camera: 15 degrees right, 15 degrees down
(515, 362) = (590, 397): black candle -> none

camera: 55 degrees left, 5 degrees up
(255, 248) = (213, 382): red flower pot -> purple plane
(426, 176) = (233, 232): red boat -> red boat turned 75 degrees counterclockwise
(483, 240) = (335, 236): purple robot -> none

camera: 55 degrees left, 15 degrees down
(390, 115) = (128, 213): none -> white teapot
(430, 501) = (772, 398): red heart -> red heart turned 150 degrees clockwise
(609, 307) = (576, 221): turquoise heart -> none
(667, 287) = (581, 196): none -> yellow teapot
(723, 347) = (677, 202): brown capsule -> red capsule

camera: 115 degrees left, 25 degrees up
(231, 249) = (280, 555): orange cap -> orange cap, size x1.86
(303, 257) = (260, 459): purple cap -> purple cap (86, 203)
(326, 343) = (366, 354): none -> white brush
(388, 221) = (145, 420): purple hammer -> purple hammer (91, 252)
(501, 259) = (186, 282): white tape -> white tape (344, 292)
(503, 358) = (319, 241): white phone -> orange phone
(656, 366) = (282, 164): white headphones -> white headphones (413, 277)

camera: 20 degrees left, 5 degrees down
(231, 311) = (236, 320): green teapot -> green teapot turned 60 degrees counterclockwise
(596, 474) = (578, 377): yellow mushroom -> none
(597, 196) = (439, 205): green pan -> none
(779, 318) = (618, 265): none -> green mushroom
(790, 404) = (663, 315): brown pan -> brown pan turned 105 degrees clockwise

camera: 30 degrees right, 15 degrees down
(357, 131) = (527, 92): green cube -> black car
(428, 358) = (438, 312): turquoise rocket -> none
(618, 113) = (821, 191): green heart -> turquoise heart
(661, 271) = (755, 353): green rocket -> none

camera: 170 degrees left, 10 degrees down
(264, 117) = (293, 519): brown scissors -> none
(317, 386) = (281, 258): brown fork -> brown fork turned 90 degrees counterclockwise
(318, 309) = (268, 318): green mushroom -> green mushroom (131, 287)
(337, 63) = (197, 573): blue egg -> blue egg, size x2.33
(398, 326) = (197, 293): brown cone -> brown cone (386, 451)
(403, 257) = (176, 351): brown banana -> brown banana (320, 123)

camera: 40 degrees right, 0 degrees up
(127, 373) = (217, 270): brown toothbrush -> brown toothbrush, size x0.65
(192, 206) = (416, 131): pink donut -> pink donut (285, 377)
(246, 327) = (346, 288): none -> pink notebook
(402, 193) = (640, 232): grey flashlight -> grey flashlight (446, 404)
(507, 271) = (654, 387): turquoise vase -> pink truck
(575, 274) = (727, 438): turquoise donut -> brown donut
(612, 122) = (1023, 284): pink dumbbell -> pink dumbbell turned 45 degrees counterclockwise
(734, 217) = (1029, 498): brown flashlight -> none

▬▬▬▬▬▬

- Exercise goal -
Every line above with the word "size" belongs in the answer, copied as written.

- Finished task -
(231, 249) = (280, 555): orange cap -> orange cap, size x1.86
(337, 63) = (197, 573): blue egg -> blue egg, size x2.33
(127, 373) = (217, 270): brown toothbrush -> brown toothbrush, size x0.65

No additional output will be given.